WHAT THIS TASK INVOLVES: Each record below must come back exactly as written; its pictures must not.

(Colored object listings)
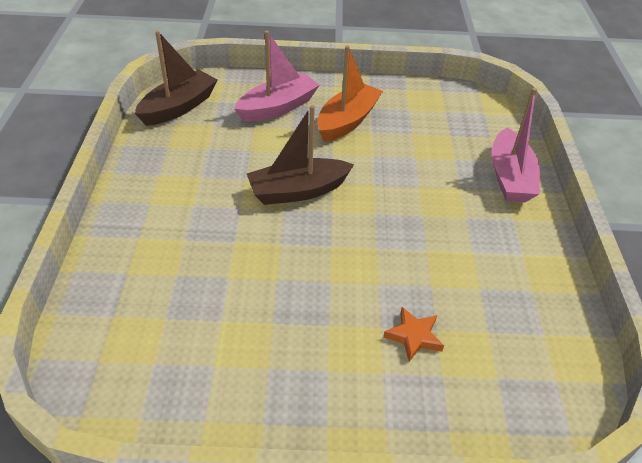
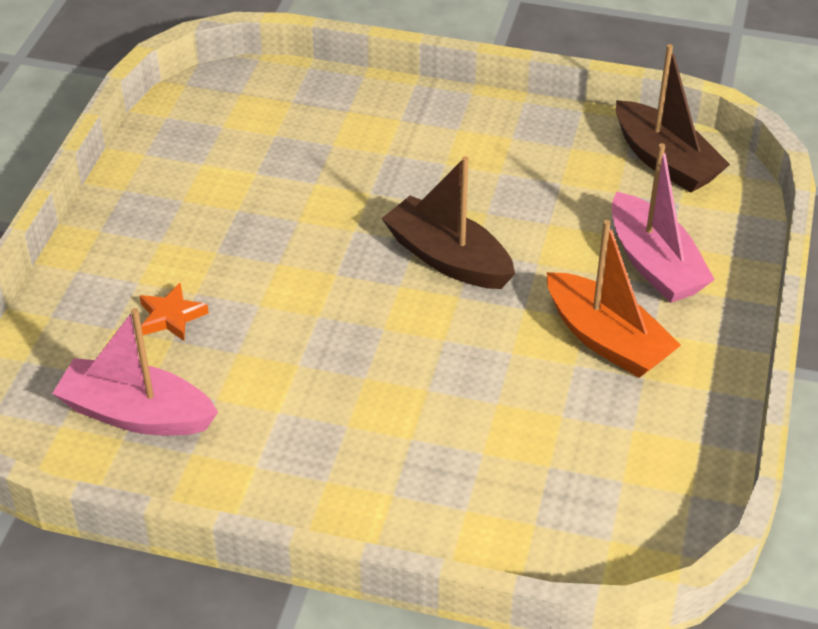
camera: 105 degrees right, 0 degrees up
(298, 191) = (448, 258): brown boat -> brown boat turned 45 degrees counterclockwise
(510, 177) = (420, 511): pink boat -> pink boat (136, 414)

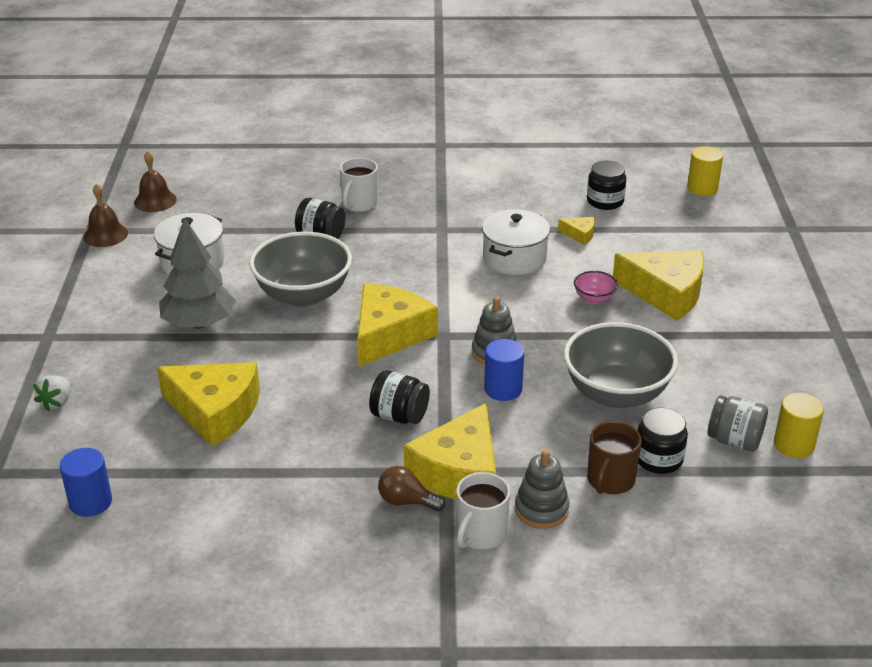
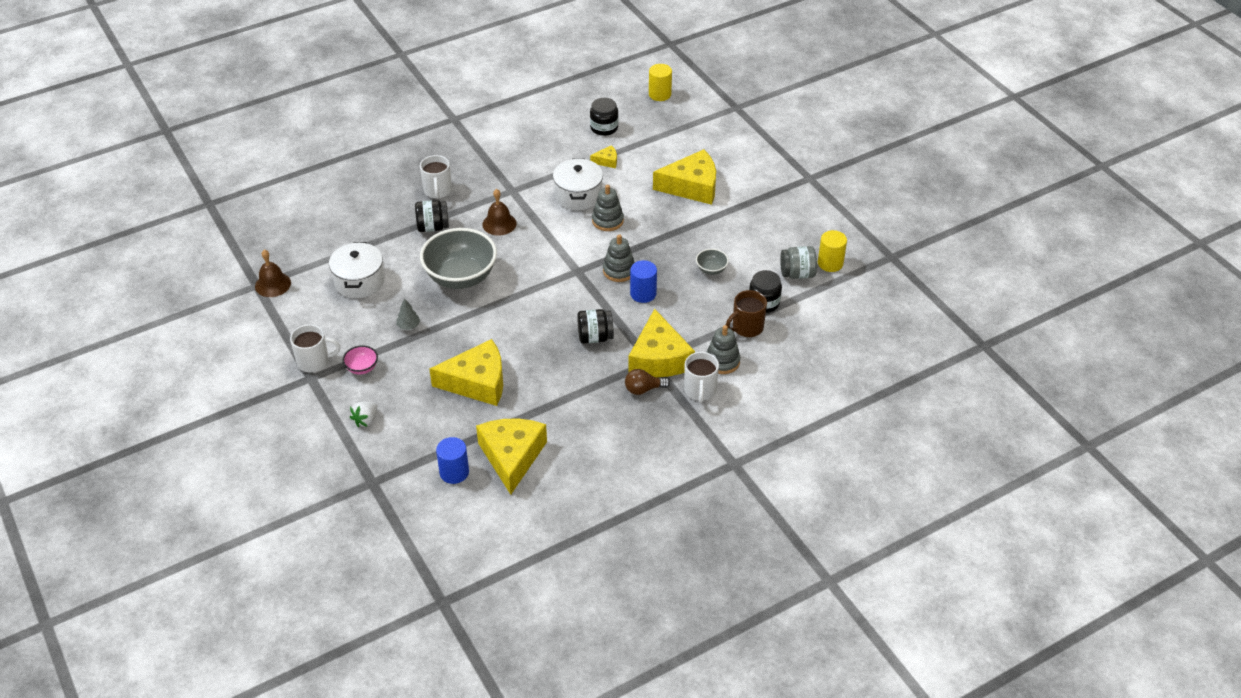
camera: 30 degrees left, 10 degrees up
(56, 402) = (366, 420): white strawberry -> white strawberry turned 45 degrees clockwise
(67, 322) = (314, 361): none -> white mug
(155, 201) = (283, 242): brown bell -> brown bell (499, 224)
(199, 323) = (408, 326): grey tree -> grey tree, size x0.42
(389, 335) = (542, 284): yellow cheese -> yellow cheese (512, 457)
(527, 295) = (607, 221): none -> grey stacking toy
(594, 298) = (651, 207): pink bowl -> pink bowl (362, 368)
(610, 480) = (747, 327): brown mug -> brown mug turned 60 degrees clockwise
(616, 393) = (711, 270): grey bowl -> grey bowl, size x0.43

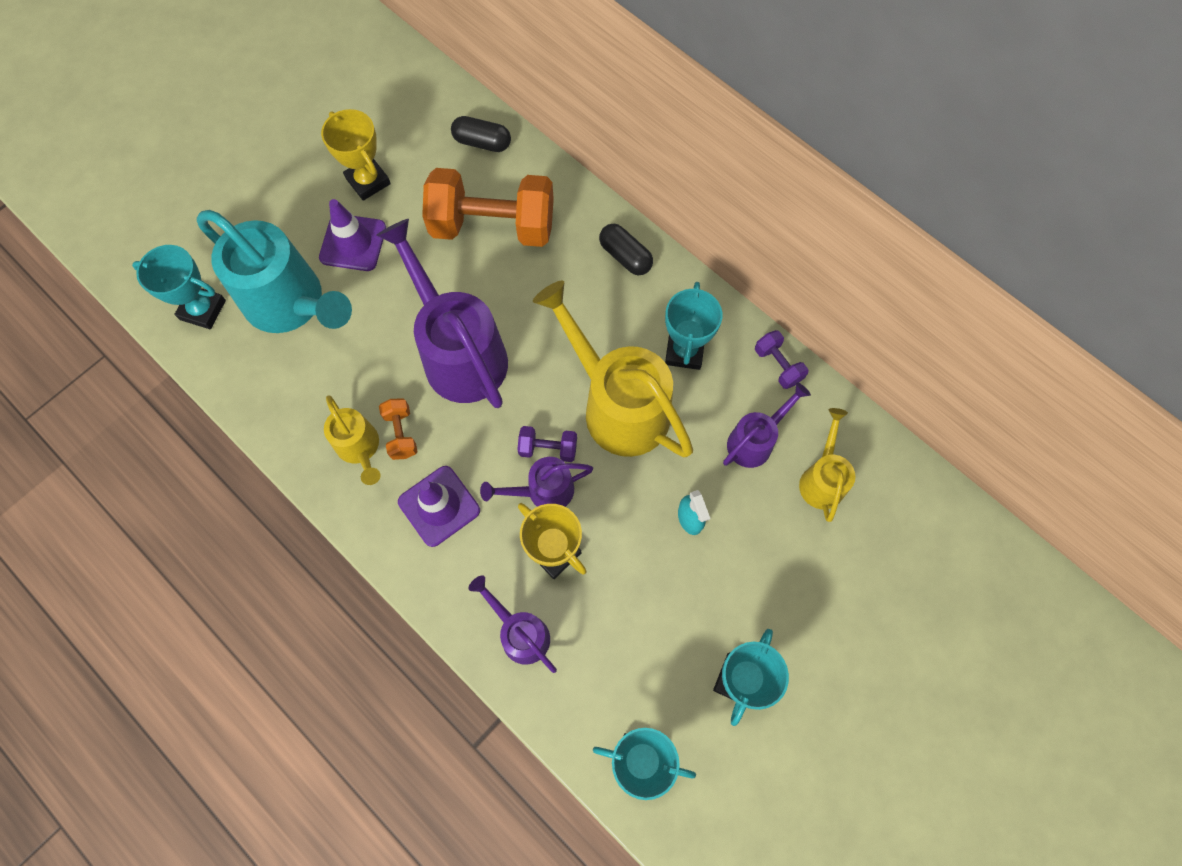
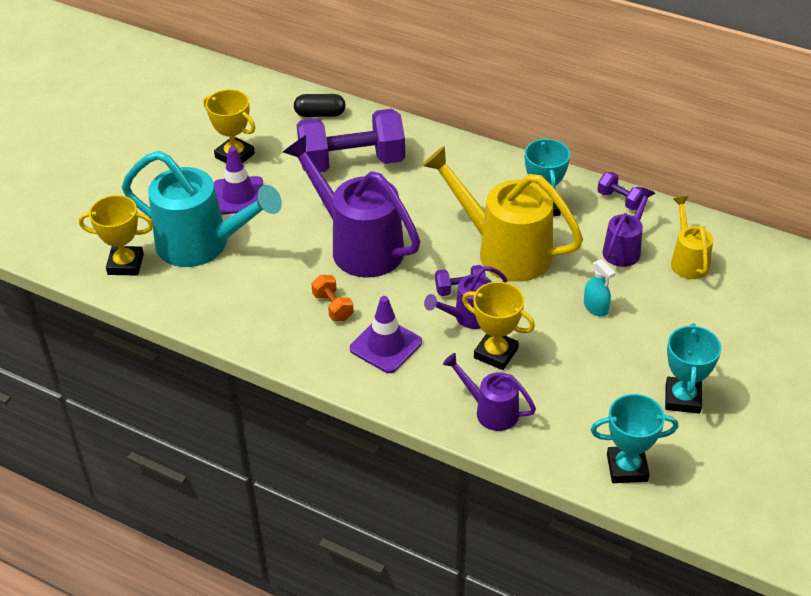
camera: 15 degrees left, 25 degrees down
(203, 310) = (125, 264): turquoise trophy -> yellow trophy
(360, 448) = (302, 324): yellow watering can -> none
(493, 226) = (352, 163): orange dumbbell -> purple dumbbell
(625, 256) = (468, 160): black capsule -> none

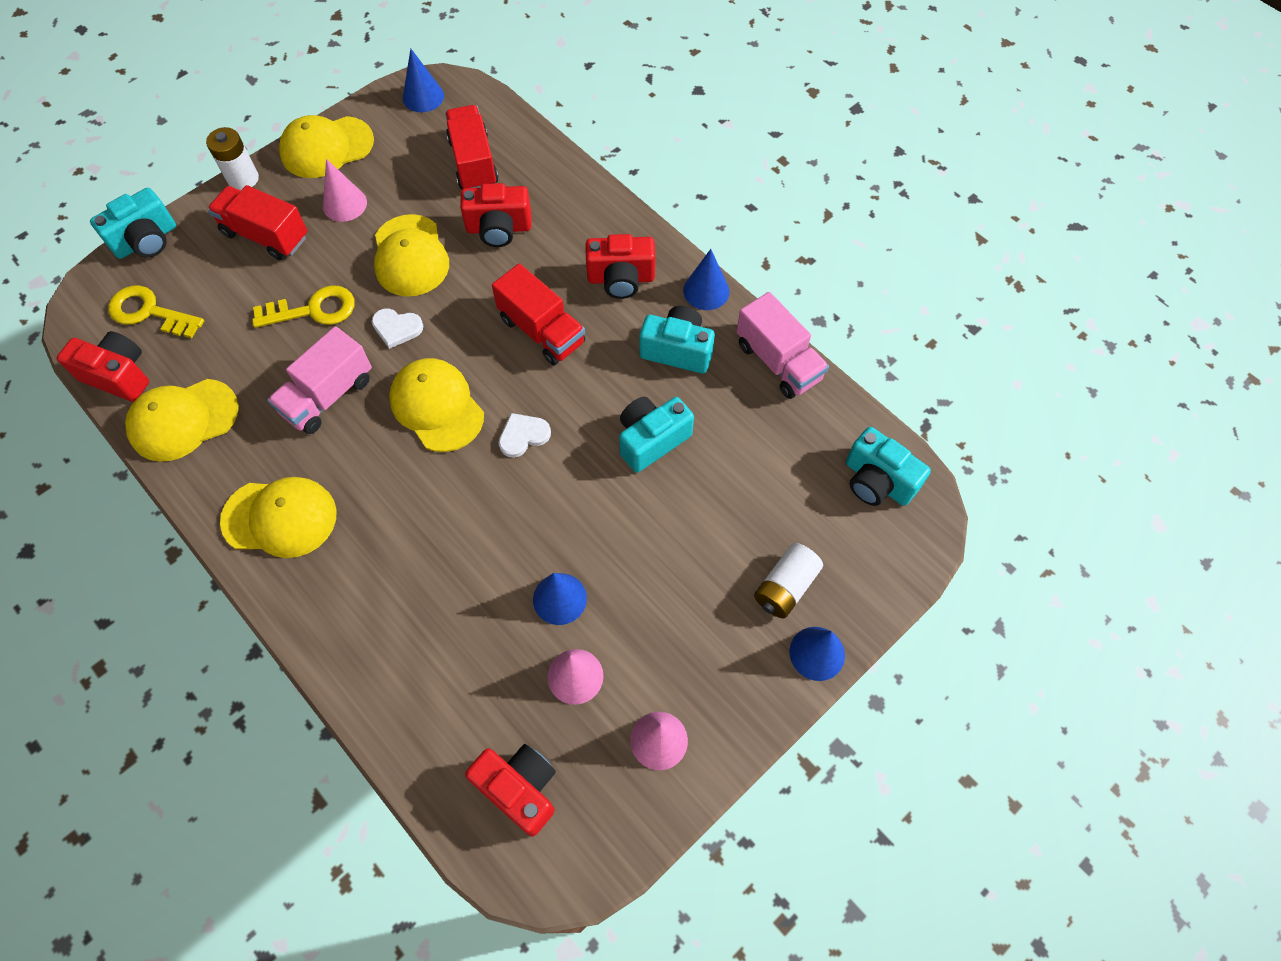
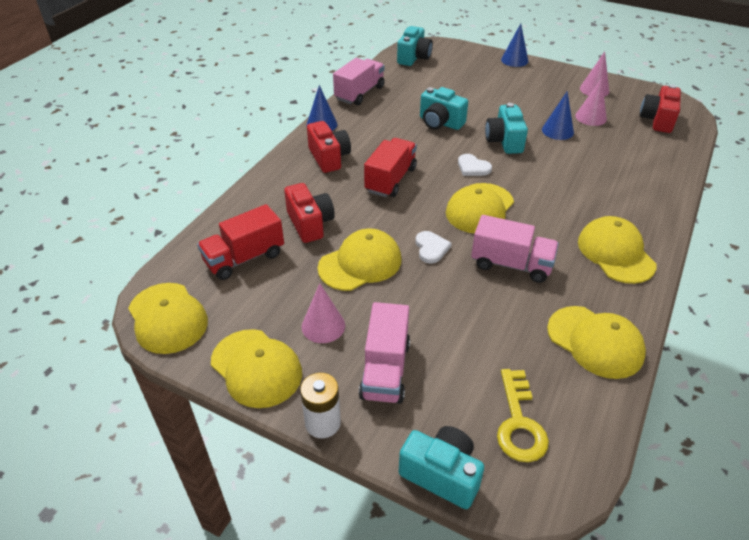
camera: 110 degrees left, 20 degrees down
(119, 375) = (594, 411): red camera -> none
(266, 235) = (385, 370): red truck -> pink truck
(313, 310) = (444, 302): yellow key -> none
(423, 97) = (167, 318): blue cone -> yellow cap
(677, 350) = (373, 126): turquoise camera -> turquoise camera (504, 141)
(785, 587) = (490, 72): white battery -> none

RESULT BELOW:
camera: 105 degrees right, 0 degrees up
(298, 191) = (448, 258): brown boat -> brown boat turned 45 degrees counterclockwise
(510, 177) = (420, 511): pink boat -> pink boat (136, 414)

camera: 30 degrees left, 10 degrees up
(56, 402) = (366, 420): white strawberry -> white strawberry turned 45 degrees clockwise
(67, 322) = (314, 361): none -> white mug
(155, 201) = (283, 242): brown bell -> brown bell (499, 224)
(199, 323) = (408, 326): grey tree -> grey tree, size x0.42
(389, 335) = (542, 284): yellow cheese -> yellow cheese (512, 457)
(527, 295) = (607, 221): none -> grey stacking toy
(594, 298) = (651, 207): pink bowl -> pink bowl (362, 368)
(610, 480) = (747, 327): brown mug -> brown mug turned 60 degrees clockwise
(616, 393) = (711, 270): grey bowl -> grey bowl, size x0.43

camera: 15 degrees left, 25 degrees down
(203, 310) = (125, 264): turquoise trophy -> yellow trophy
(360, 448) = (302, 324): yellow watering can -> none
(493, 226) = (352, 163): orange dumbbell -> purple dumbbell
(625, 256) = (468, 160): black capsule -> none

camera: 110 degrees left, 20 degrees down
(119, 375) = (594, 411): red camera -> none
(266, 235) = (385, 370): red truck -> pink truck
(313, 310) = (444, 302): yellow key -> none
(423, 97) = (167, 318): blue cone -> yellow cap
(677, 350) = (373, 126): turquoise camera -> turquoise camera (504, 141)
(785, 587) = (490, 72): white battery -> none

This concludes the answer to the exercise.